§ Problem details: Copying exactly, give the lines in the material below from the one with "C203: 68nF (COM, N7) -> 47uF (COM, N7)" to the one with "IC204 pin Q7: none -> N31", ends included, and nothing besides.

§ Dataset extract:
↓

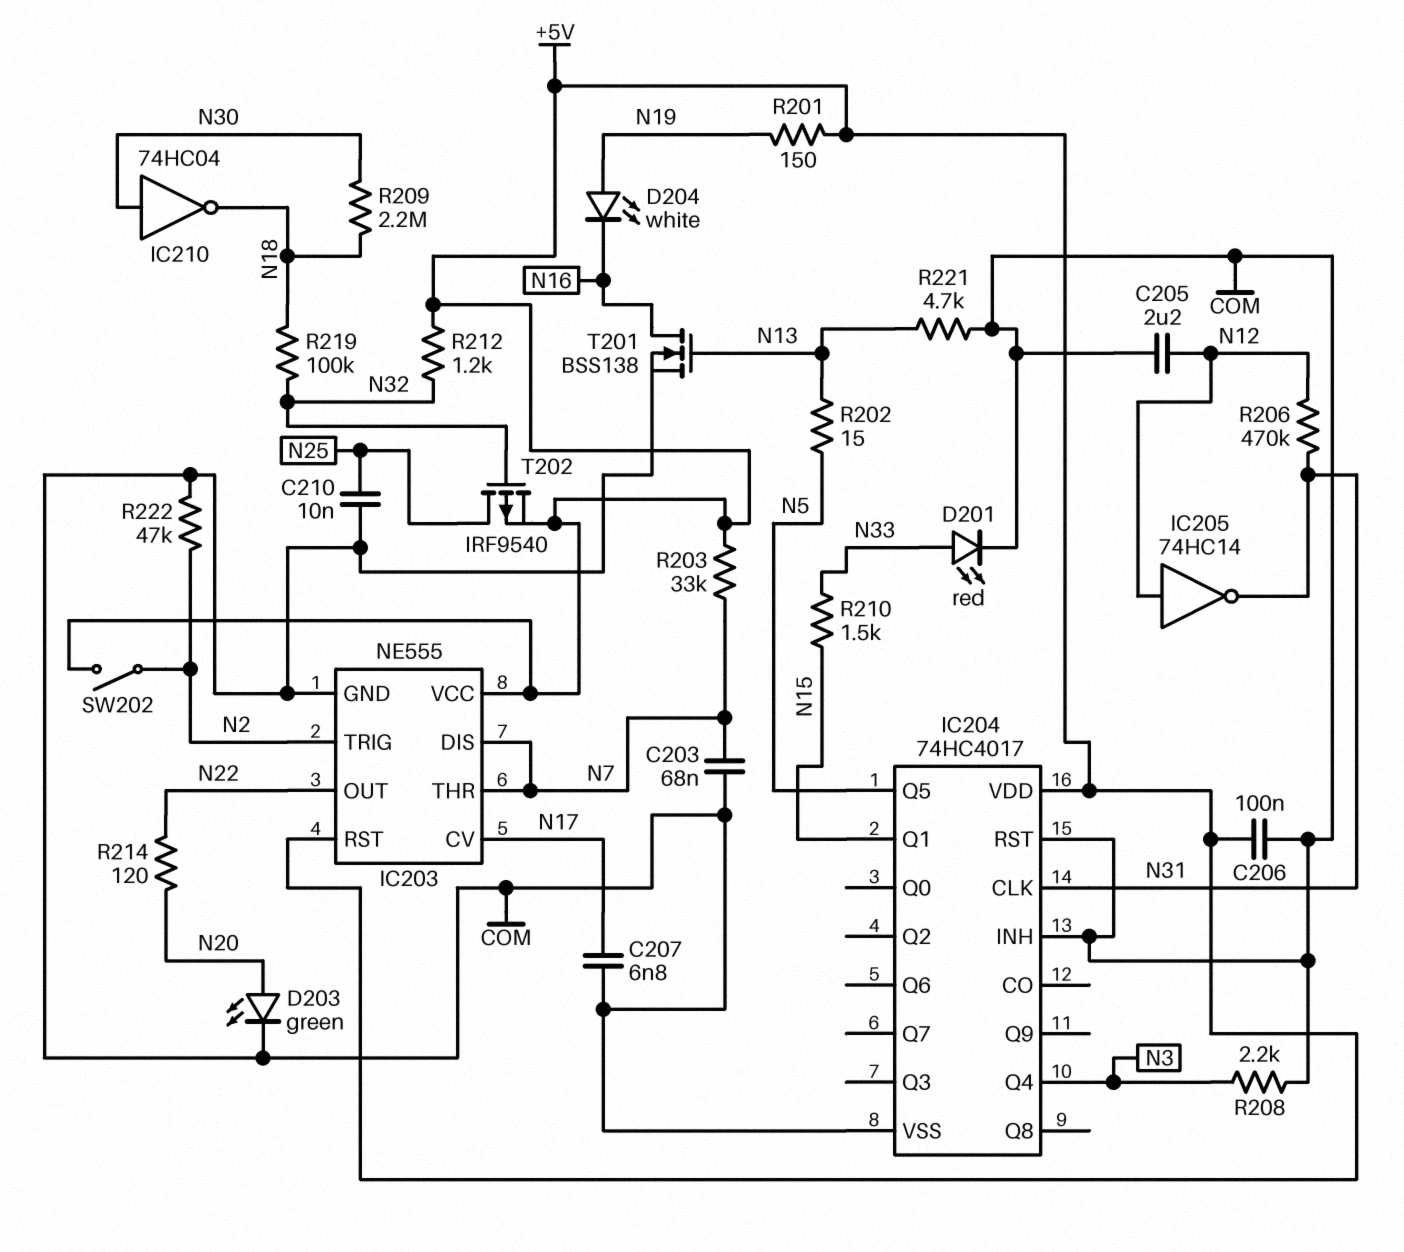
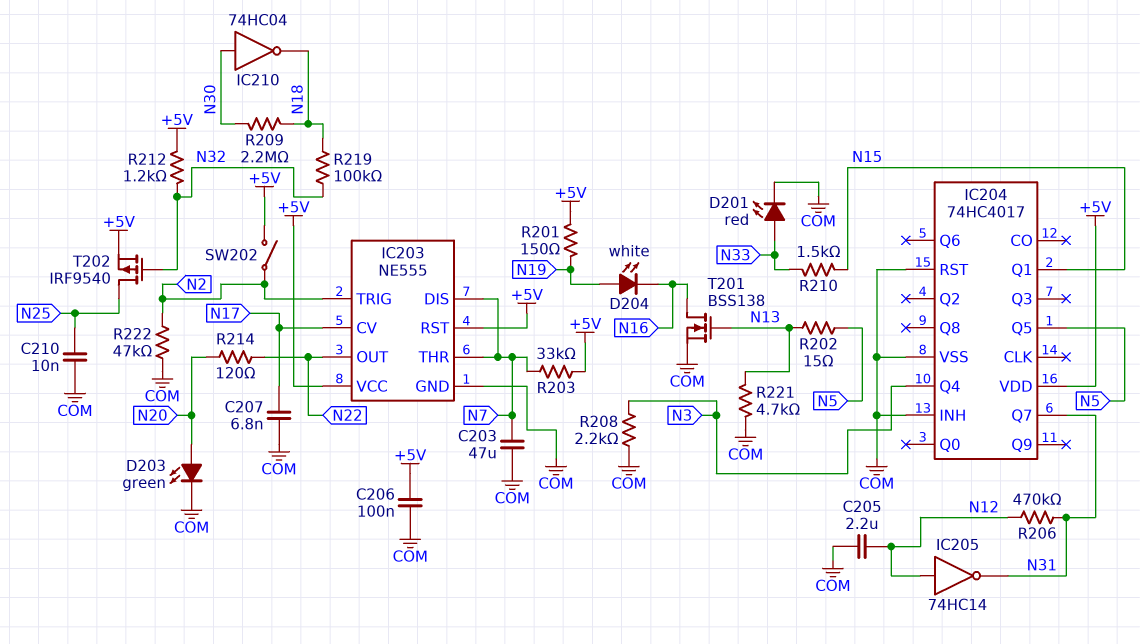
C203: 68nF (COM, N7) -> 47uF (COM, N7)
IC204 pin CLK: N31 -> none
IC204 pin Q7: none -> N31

↑
↓

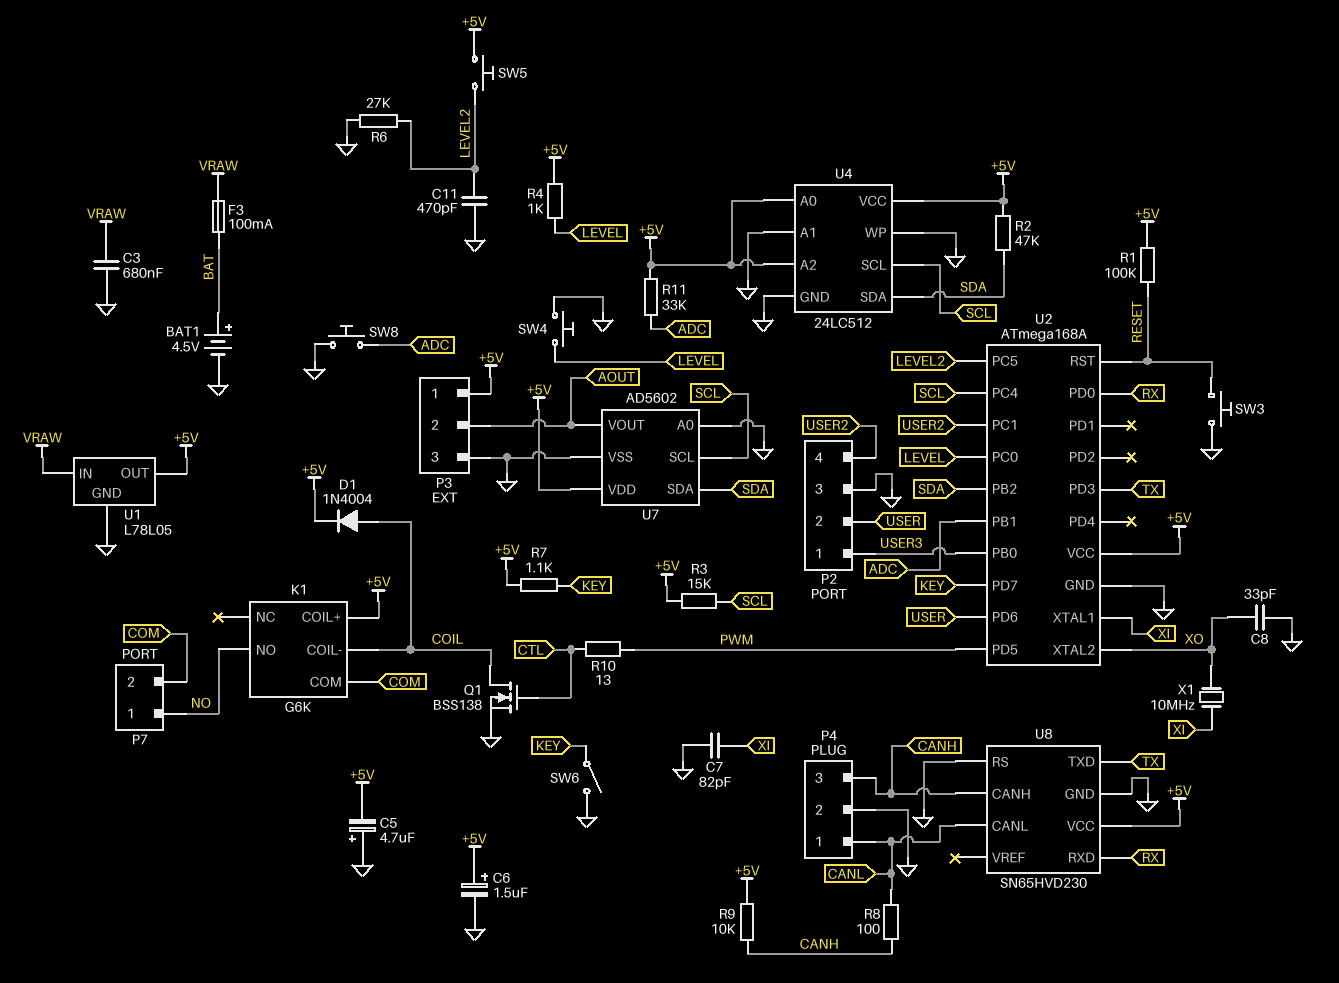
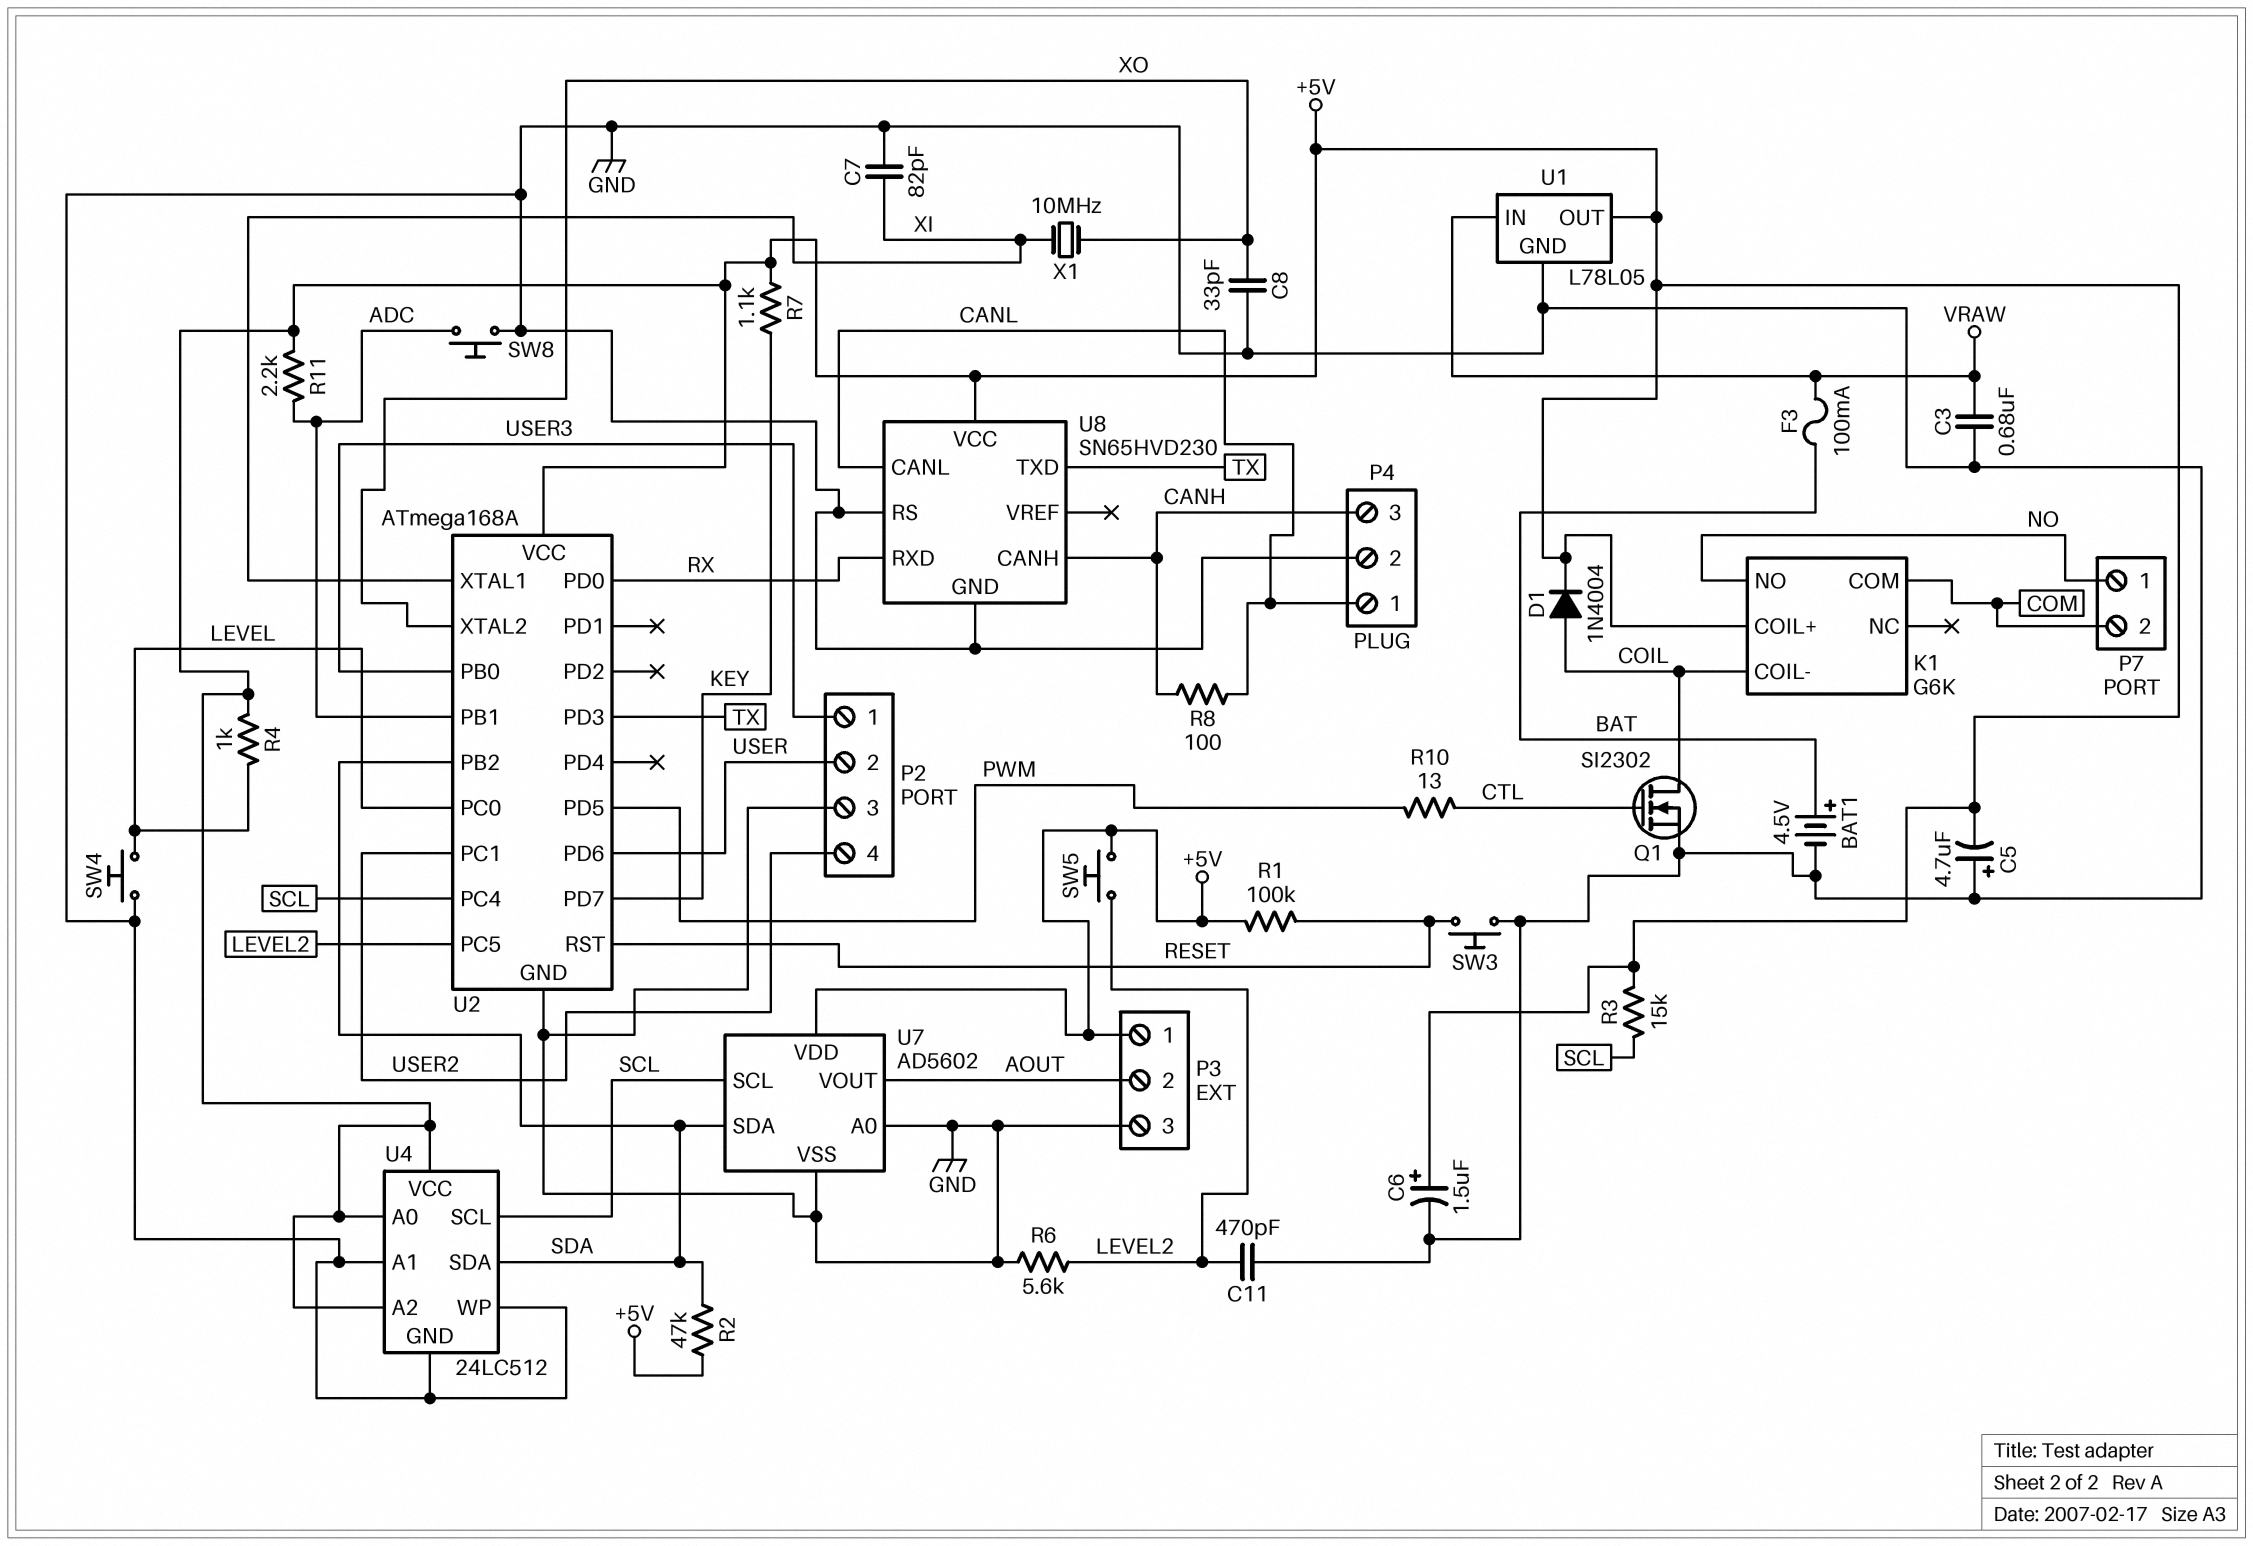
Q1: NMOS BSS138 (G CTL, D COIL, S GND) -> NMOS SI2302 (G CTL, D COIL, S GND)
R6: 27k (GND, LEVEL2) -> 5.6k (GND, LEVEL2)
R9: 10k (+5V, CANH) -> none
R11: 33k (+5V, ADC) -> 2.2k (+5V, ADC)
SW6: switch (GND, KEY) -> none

↑

§ Written solution:
C203: 68nF (COM, N7) -> 47uF (COM, N7)
IC204 pin CLK: N31 -> none
IC204 pin Q7: none -> N31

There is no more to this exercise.